Only the lines below starting at the one that contains "camera: 80 degrees right, 0 degrees up" and ending at the one that contains "none -> yellow shoe [302,88,426,158]" are to be reproduced, exactly and with both ends kept.

(Scene comparison data)
+-------+

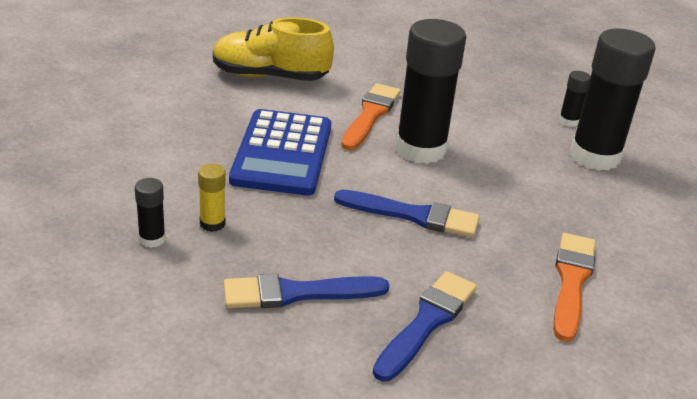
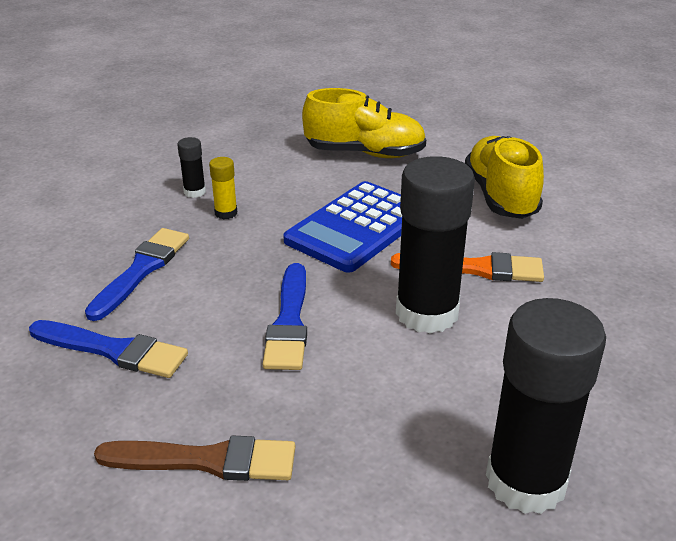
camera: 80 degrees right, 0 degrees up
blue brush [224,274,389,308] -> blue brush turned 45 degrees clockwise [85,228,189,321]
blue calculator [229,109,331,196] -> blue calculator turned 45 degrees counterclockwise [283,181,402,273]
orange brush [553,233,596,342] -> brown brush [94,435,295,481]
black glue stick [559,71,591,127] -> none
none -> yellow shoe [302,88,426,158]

+-------+

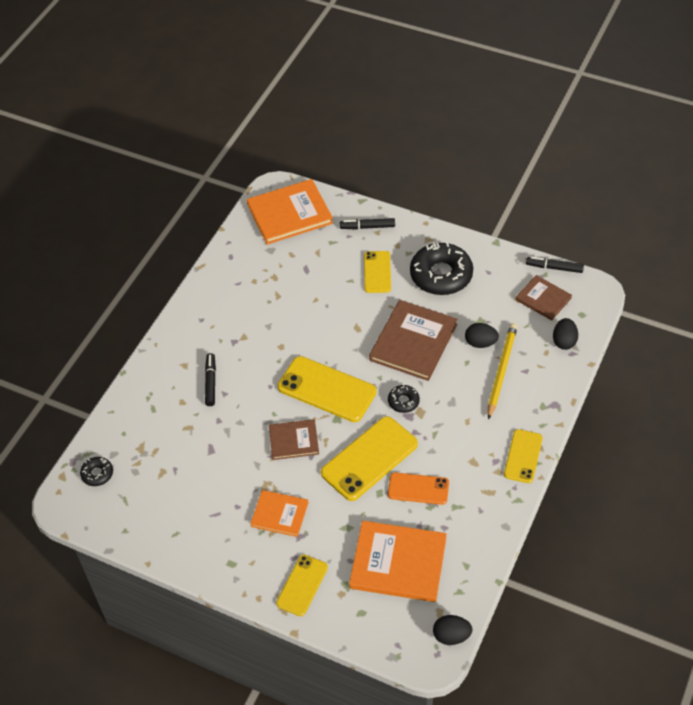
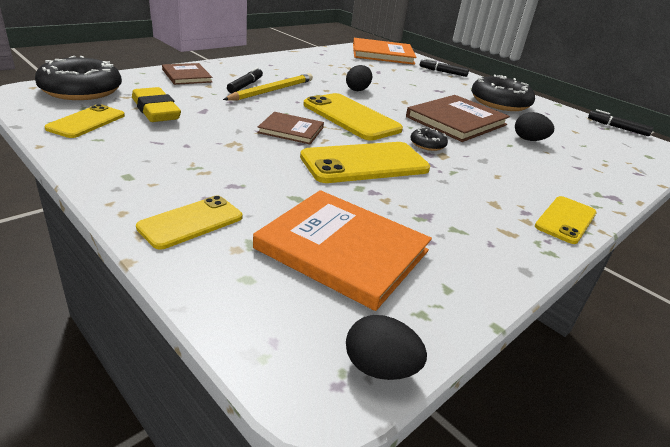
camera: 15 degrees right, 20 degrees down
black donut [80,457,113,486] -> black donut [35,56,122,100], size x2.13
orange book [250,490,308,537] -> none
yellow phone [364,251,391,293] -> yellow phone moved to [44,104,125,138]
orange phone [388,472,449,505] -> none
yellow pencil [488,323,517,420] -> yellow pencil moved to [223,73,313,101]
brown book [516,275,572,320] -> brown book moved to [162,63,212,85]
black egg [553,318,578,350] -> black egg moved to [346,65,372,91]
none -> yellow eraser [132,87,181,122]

+-------+

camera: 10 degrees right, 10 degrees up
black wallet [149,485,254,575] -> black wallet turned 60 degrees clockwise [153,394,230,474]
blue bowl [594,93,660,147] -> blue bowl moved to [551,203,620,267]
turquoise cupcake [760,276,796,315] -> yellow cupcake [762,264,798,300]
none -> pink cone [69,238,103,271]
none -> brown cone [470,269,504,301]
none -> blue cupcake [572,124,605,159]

+-------+

**Written response**:
camera: 80 degrees right, 0 degrees up
blue brush [224,274,389,308] -> blue brush turned 45 degrees clockwise [85,228,189,321]
blue calculator [229,109,331,196] -> blue calculator turned 45 degrees counterclockwise [283,181,402,273]
orange brush [553,233,596,342] -> brown brush [94,435,295,481]
black glue stick [559,71,591,127] -> none
none -> yellow shoe [302,88,426,158]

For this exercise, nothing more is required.